Image change detection data:
+ + + + + + +

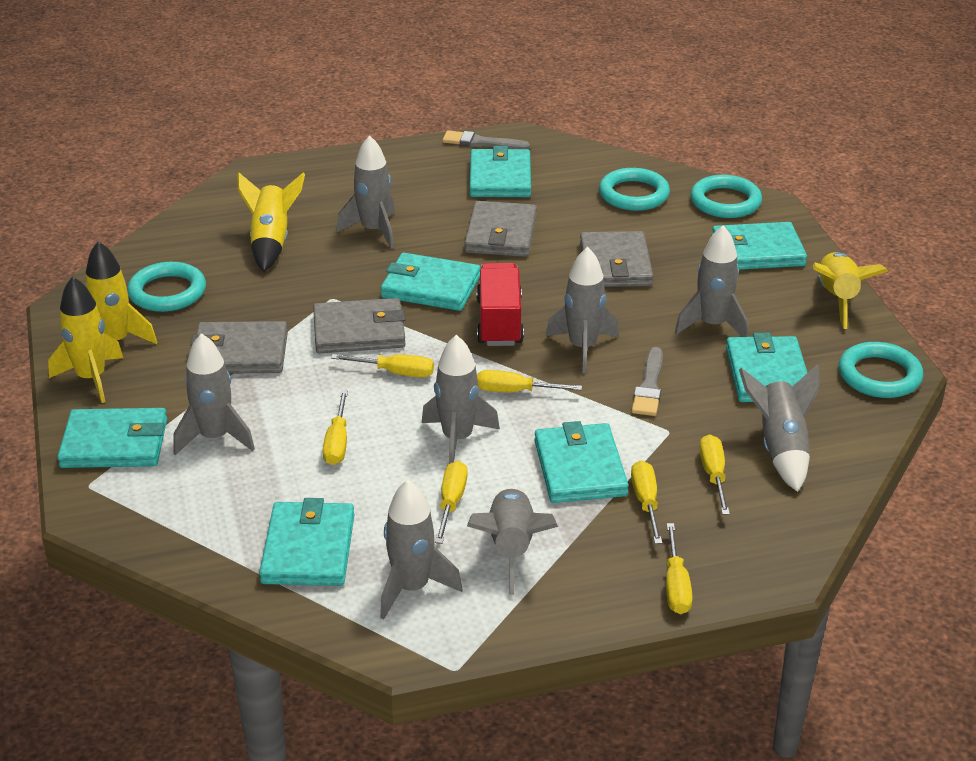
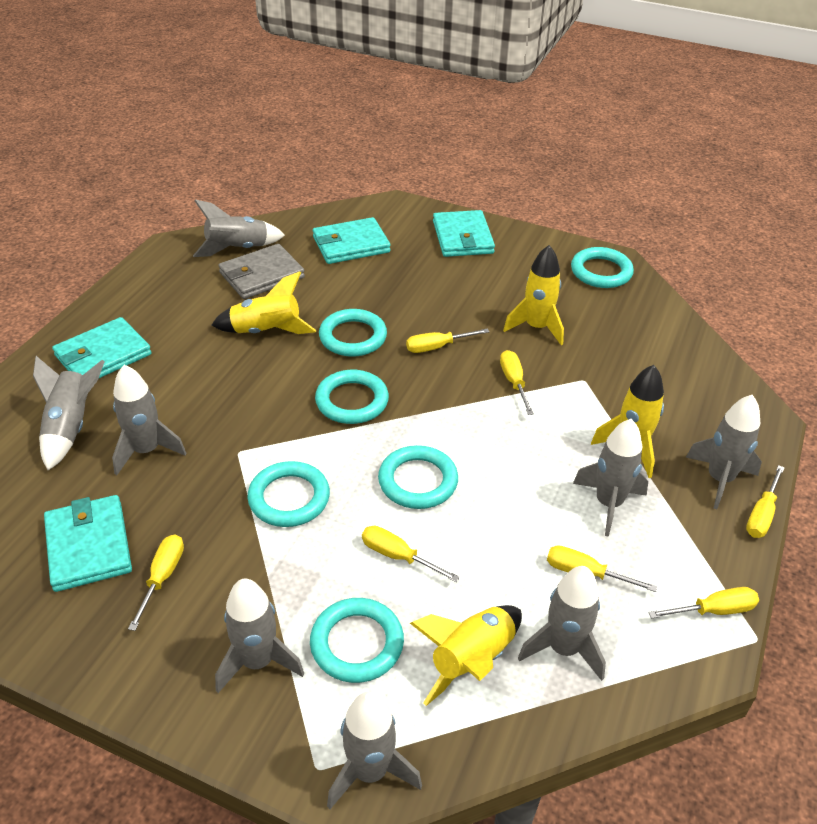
grey brush: 2 -> 0
grey wallet: 4 -> 1
red truck: 1 -> 0
turquoise ring: 4 -> 6
turquoise wallet: 7 -> 4

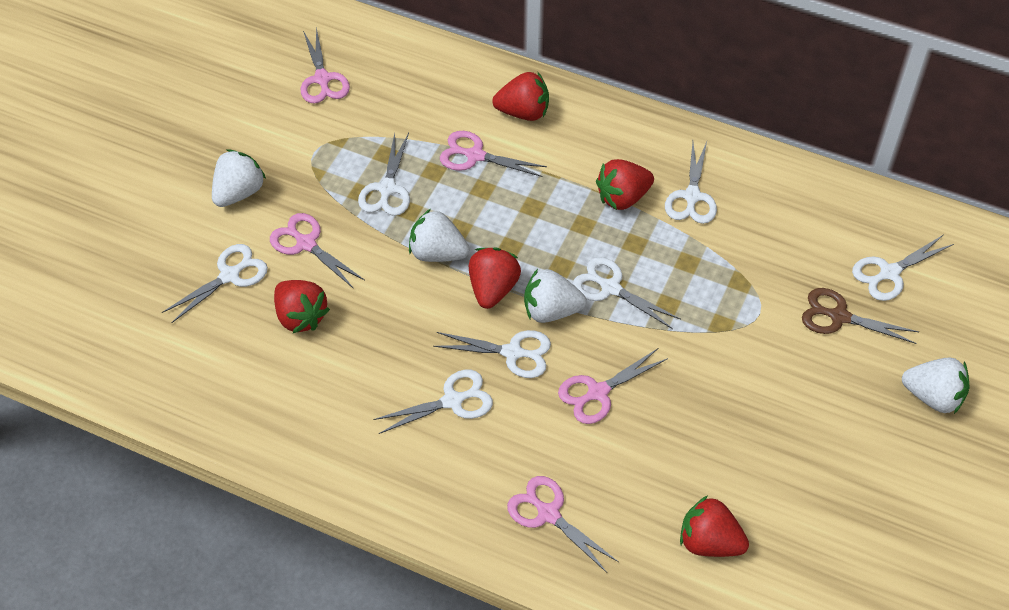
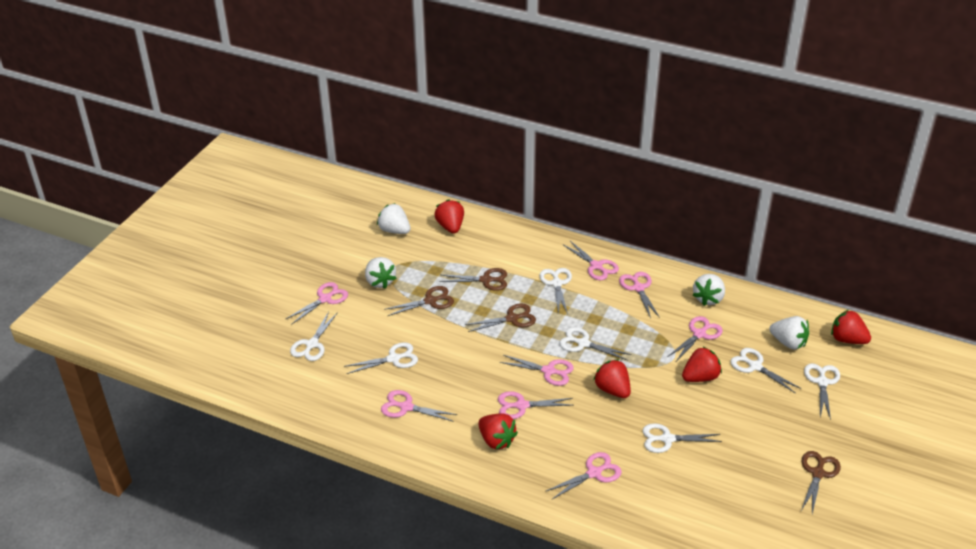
brown scissors: 1 -> 4
pink scissors: 5 -> 8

+ + + + + + +

Task to complete |
Whenever a line above includes the string "turquoise", copy it.

Problem solution |
turquoise ring: 4 -> 6
turquoise wallet: 7 -> 4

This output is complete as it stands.